> [WORK INSTRUCTION]
Among the lines below, return each one that contains the word "white".

(Object matching data)
★ ★ ★ ★

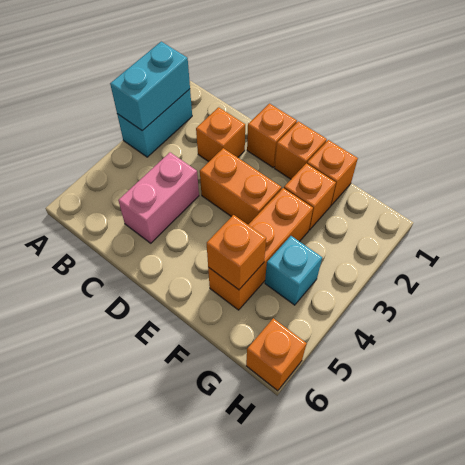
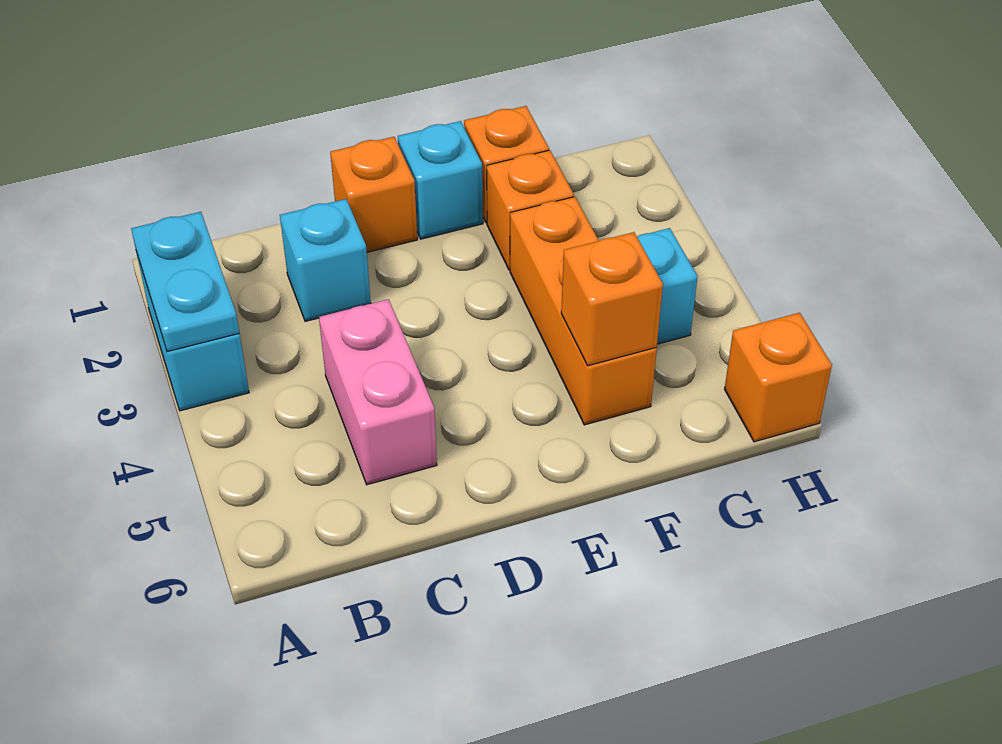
cyan brick A2:A3 level 2 -> cyan plate A2:A3 level 2
orange brick C2 level 1 -> cyan brick C2 level 1
orange brick D3:E3 level 1 -> none
orange brick E1 level 1 -> cyan brick E1 level 1

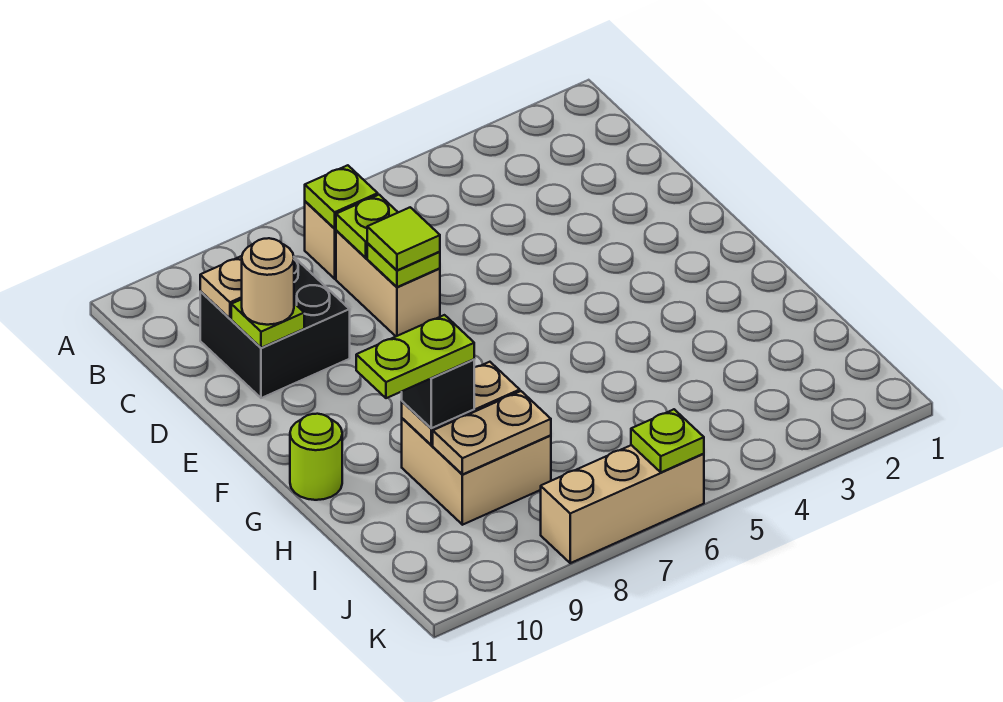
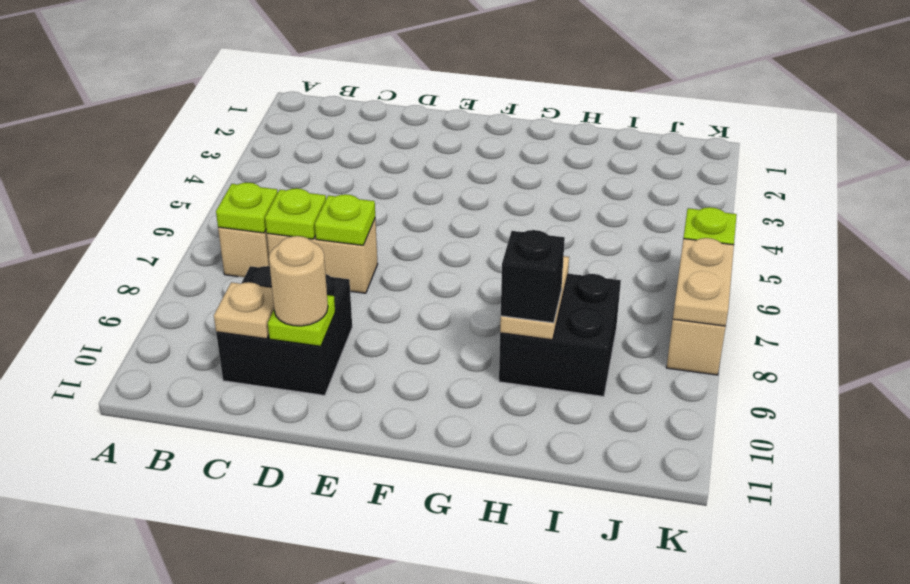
lime tile D7 level 3 -> none
lime round brick G11 level 1 -> none
tan brick H8:I9 level 1 -> black brick H8:I9 level 1
lime plate H9:H10 level 4 -> none
tan plate I8:I9 level 2 -> tan plate K7:K8 level 2

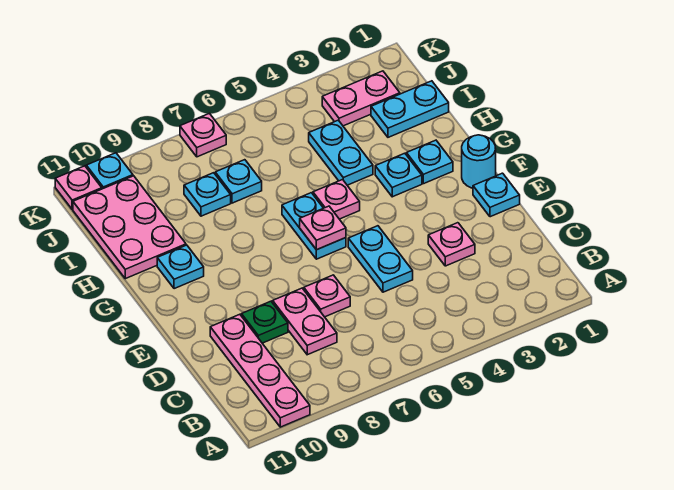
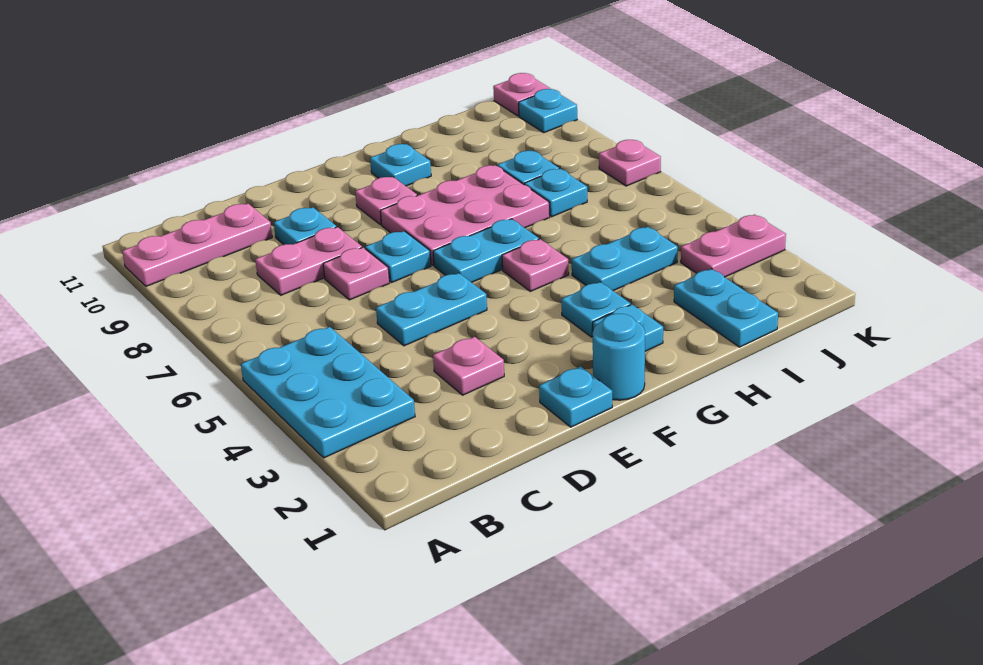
none -> cyan plate A3:B5 level 1
pink plate A10:D10 level 1 -> pink plate A10:C10 level 1
green plate D9 level 1 -> cyan plate D9 level 1
none -> cyan plate E7 level 1
pink plate F6 level 2 -> pink plate F9 level 1
pink plate H10:J11 level 1 -> pink plate F7:H8 level 1
pink plate J2:J3 level 1 -> pink plate J3:K3 level 1

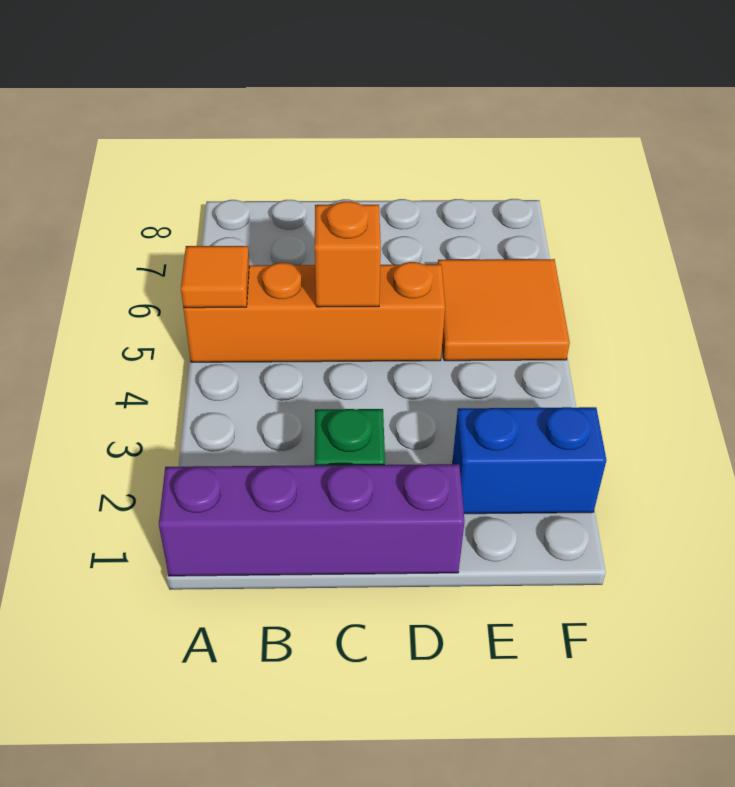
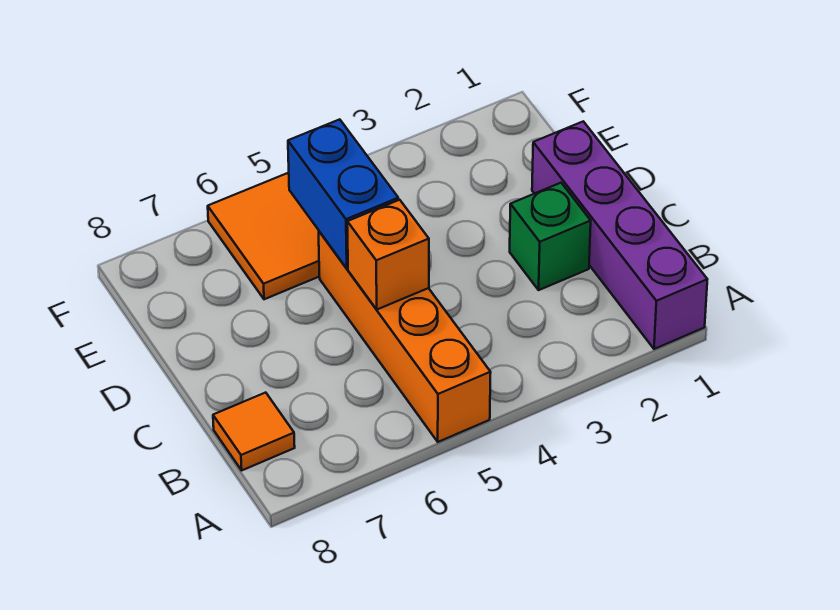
orange tile A5 level 2 -> orange tile B8 level 1
blue brick E2:F2 level 1 -> blue brick D5:E5 level 2

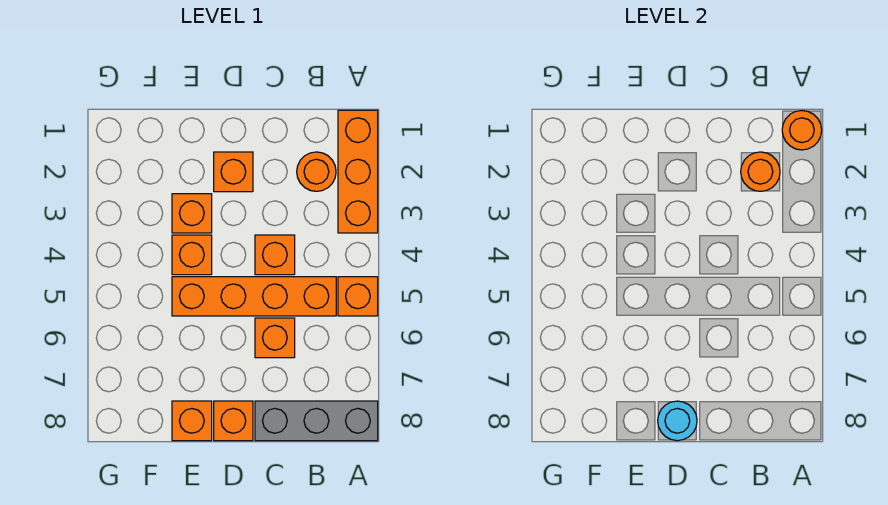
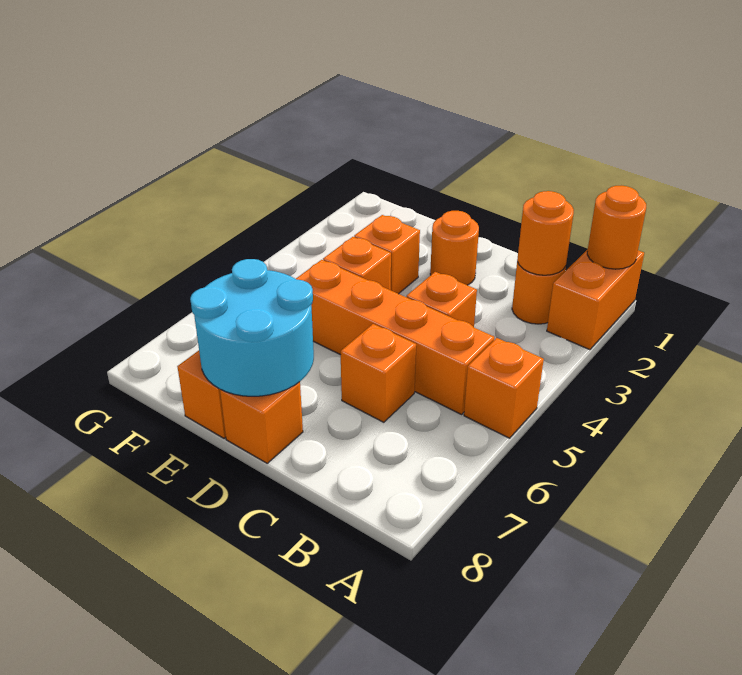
orange brick A1:A3 level 1 -> orange brick A1:A2 level 1
grey brick A8:C8 level 1 -> none
orange brick D2 level 1 -> orange round brick D2 level 1
cyan round brick D8 level 2 -> cyan round brick D7:E8 level 2

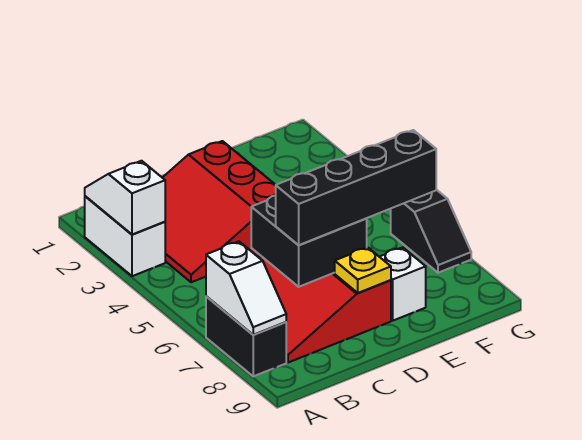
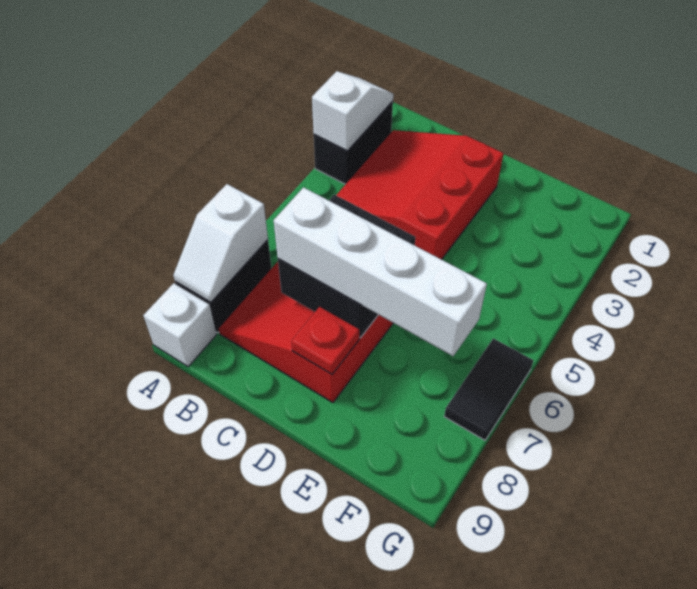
white brick A2:A3 level 1 -> black brick A2:A3 level 1
black brick C7:F7 level 3 -> white brick C7:F7 level 3
yellow plate D8 level 2 -> red plate D8 level 2
white brick E8 level 1 -> white brick A9 level 1
black slope G6:G7 level 1 top 6 -> black tile G6:G7 level 1

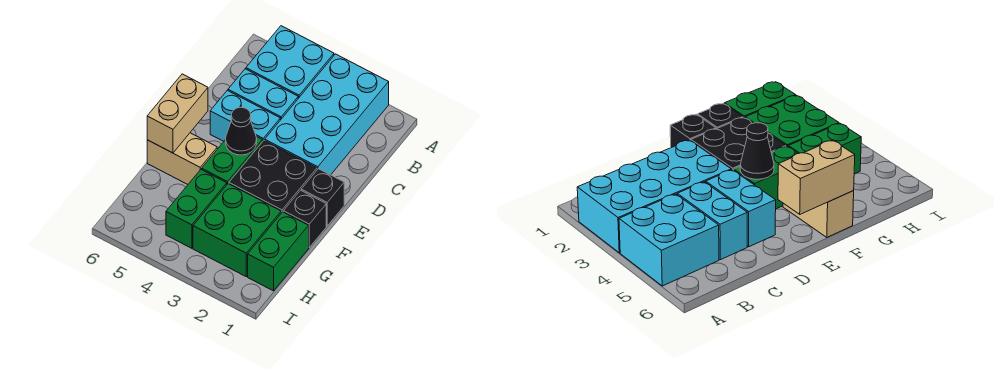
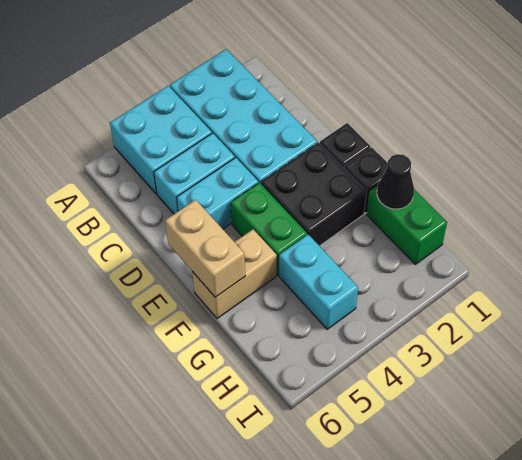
black cone E4 level 2 -> black cone G1 level 2
green brick G2:H3 level 1 -> none
green brick G4:H4 level 1 -> cyan brick G4:H4 level 1

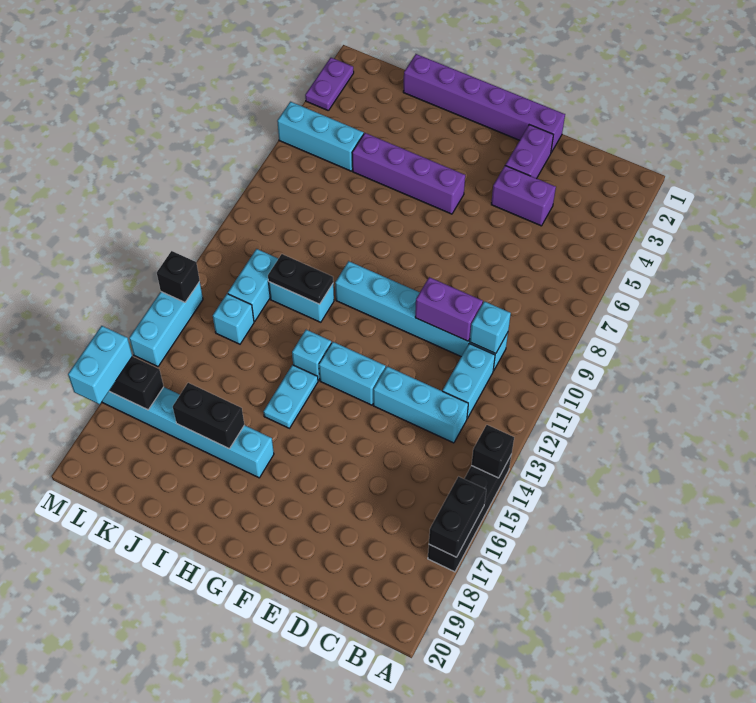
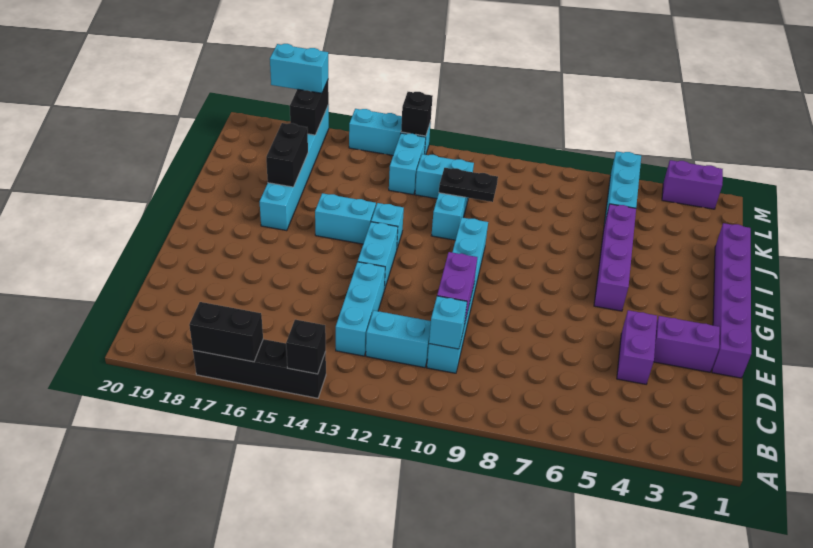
cyan plate H14:H15 level 1 -> cyan brick H14:H15 level 1
black plate I11:J11 level 2 -> black plate J10:J11 level 2
cyan brick K13 level 1 -> cyan brick K13:L13 level 1
purple plate M2:M3 level 1 -> purple brick M2:M3 level 1

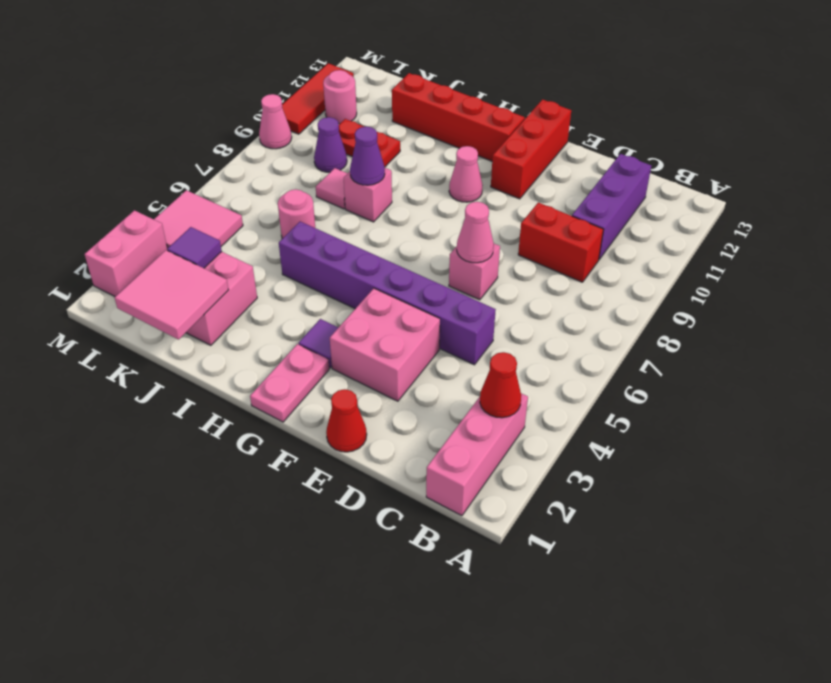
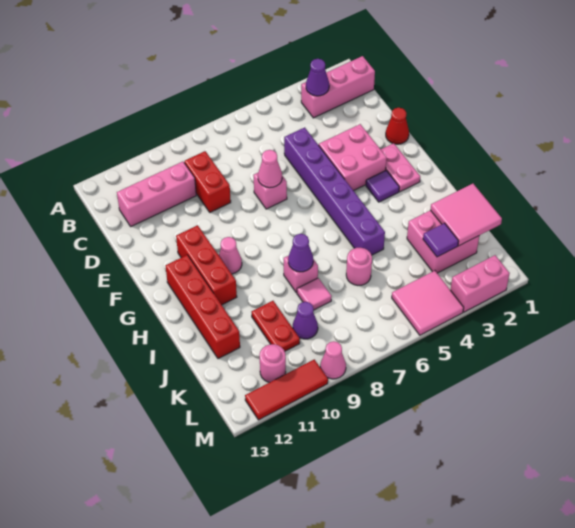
red cone B3 level 2 -> purple cone B3 level 2
purple brick C10:C12 level 1 -> pink brick C10:C12 level 1
red brick F11:F13 level 1 -> red brick F11:H11 level 1
pink plate G1:G2 level 1 -> pink plate F2:G2 level 1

★ ★ ★ ★

> [ANSWER TO THIS PROBLEM]
white brick A2:A3 level 1 -> black brick A2:A3 level 1
black brick C7:F7 level 3 -> white brick C7:F7 level 3
white brick E8 level 1 -> white brick A9 level 1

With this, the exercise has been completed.